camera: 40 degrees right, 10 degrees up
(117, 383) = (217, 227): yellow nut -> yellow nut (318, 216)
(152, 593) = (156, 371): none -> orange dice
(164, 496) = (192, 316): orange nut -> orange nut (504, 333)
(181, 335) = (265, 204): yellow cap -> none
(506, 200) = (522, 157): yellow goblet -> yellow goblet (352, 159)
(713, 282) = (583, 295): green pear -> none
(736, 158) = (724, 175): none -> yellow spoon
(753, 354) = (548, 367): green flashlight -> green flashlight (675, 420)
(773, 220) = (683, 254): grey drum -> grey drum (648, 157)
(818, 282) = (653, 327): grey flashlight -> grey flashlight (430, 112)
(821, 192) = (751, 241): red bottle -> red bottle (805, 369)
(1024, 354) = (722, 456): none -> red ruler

━━━━━━━━━━━━━━━━

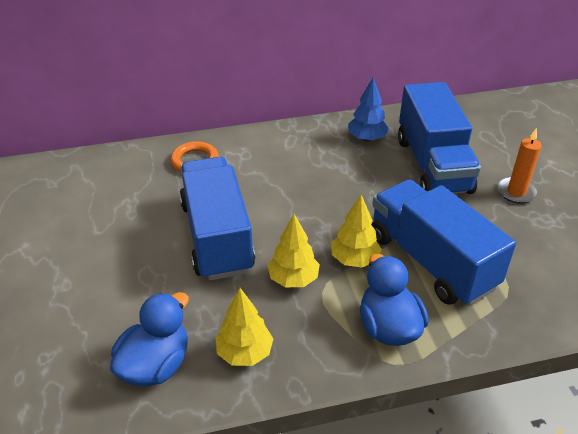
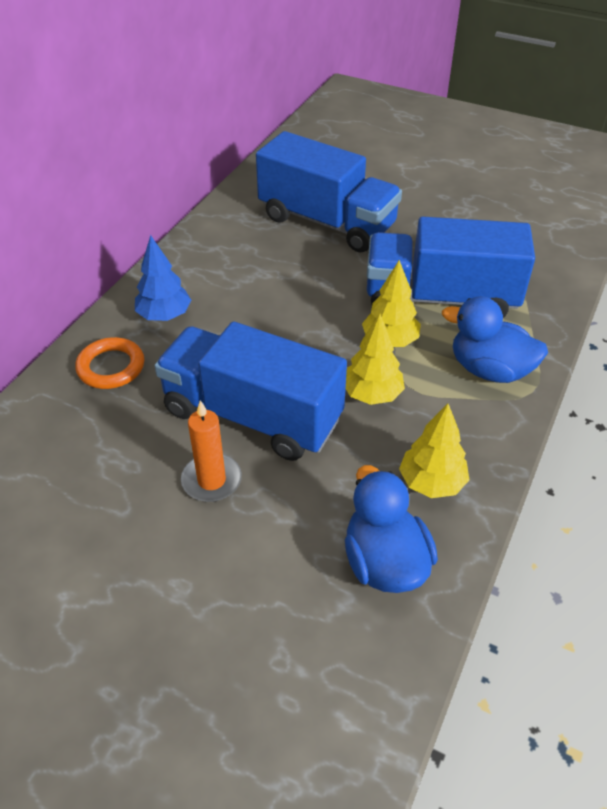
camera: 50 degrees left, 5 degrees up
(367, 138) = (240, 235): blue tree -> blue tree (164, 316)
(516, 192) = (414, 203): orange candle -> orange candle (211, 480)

━━━━━━━━━━━━━━━━

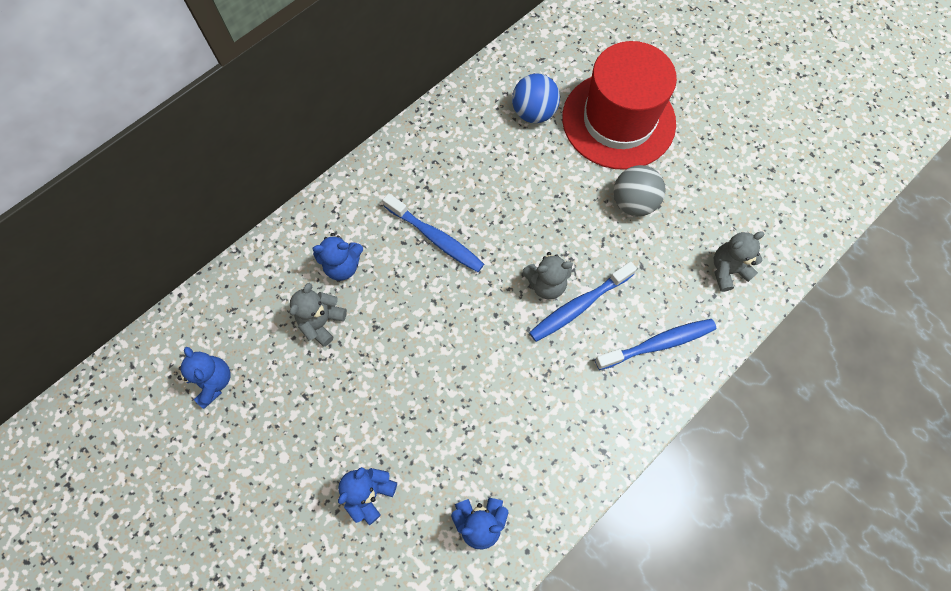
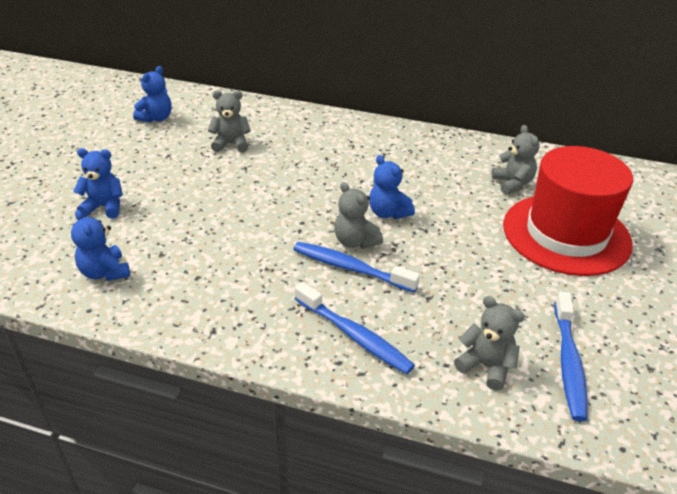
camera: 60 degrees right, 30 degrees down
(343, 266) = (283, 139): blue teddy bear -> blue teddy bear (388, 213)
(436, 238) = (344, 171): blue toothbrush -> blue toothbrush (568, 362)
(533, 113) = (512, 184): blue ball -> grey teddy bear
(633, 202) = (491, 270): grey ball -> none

━━━━━━━━━━━━━━━━

## Required work
Reproduce word for word the material above, starting with the line that has "camera: 40 degrees right, 10 degrees up" and stopping after the line that has "(1024, 354) = (722, 456): none -> red ruler".

## Written reply
camera: 40 degrees right, 10 degrees up
(117, 383) = (217, 227): yellow nut -> yellow nut (318, 216)
(152, 593) = (156, 371): none -> orange dice
(164, 496) = (192, 316): orange nut -> orange nut (504, 333)
(181, 335) = (265, 204): yellow cap -> none
(506, 200) = (522, 157): yellow goblet -> yellow goblet (352, 159)
(713, 282) = (583, 295): green pear -> none
(736, 158) = (724, 175): none -> yellow spoon
(753, 354) = (548, 367): green flashlight -> green flashlight (675, 420)
(773, 220) = (683, 254): grey drum -> grey drum (648, 157)
(818, 282) = (653, 327): grey flashlight -> grey flashlight (430, 112)
(821, 192) = (751, 241): red bottle -> red bottle (805, 369)
(1024, 354) = (722, 456): none -> red ruler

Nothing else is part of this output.